**Materials provided**
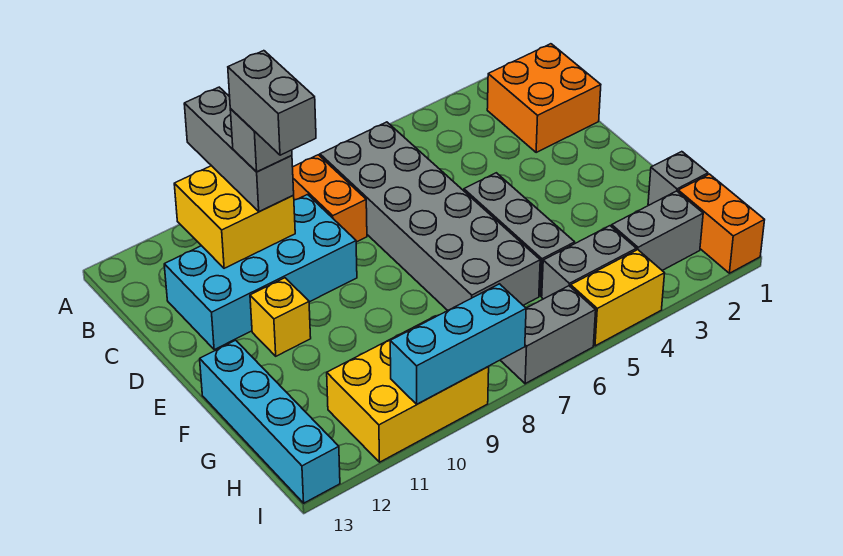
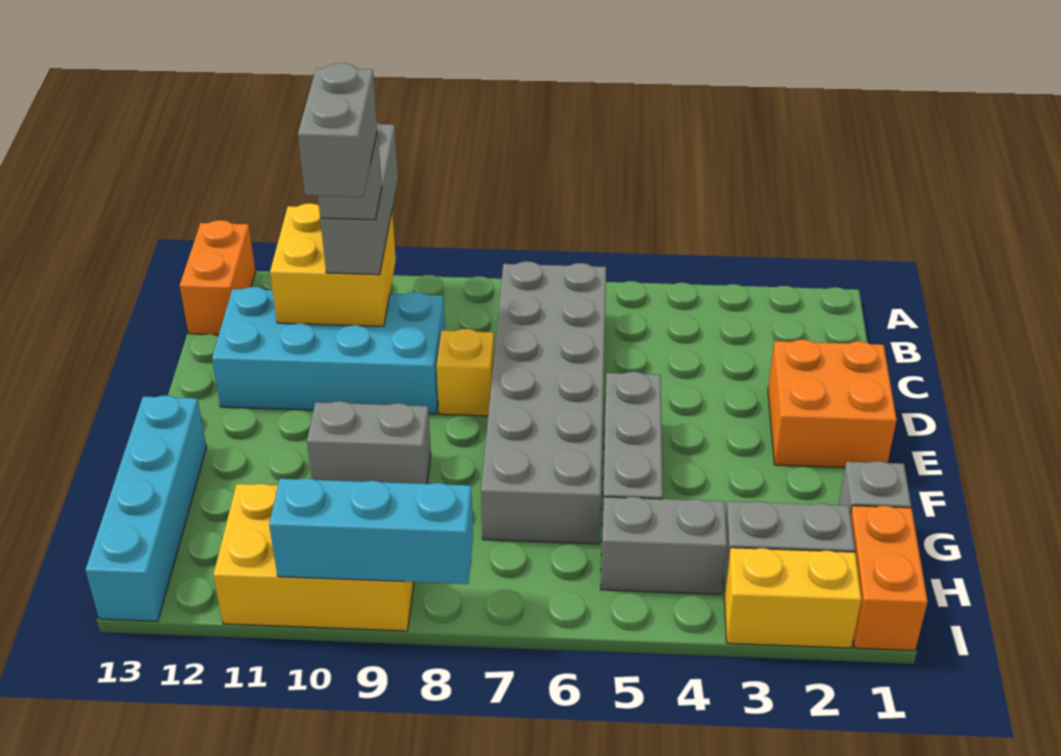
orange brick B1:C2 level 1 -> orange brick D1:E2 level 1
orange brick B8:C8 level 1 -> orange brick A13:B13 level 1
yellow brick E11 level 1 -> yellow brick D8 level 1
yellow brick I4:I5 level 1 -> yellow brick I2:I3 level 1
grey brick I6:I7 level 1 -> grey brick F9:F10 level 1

**Instructions for the task**
Return the records exactly. Don't carry the pictures over.

**Reply**
orange brick B1:C2 level 1 -> orange brick D1:E2 level 1
orange brick B8:C8 level 1 -> orange brick A13:B13 level 1
yellow brick E11 level 1 -> yellow brick D8 level 1
yellow brick I4:I5 level 1 -> yellow brick I2:I3 level 1
grey brick I6:I7 level 1 -> grey brick F9:F10 level 1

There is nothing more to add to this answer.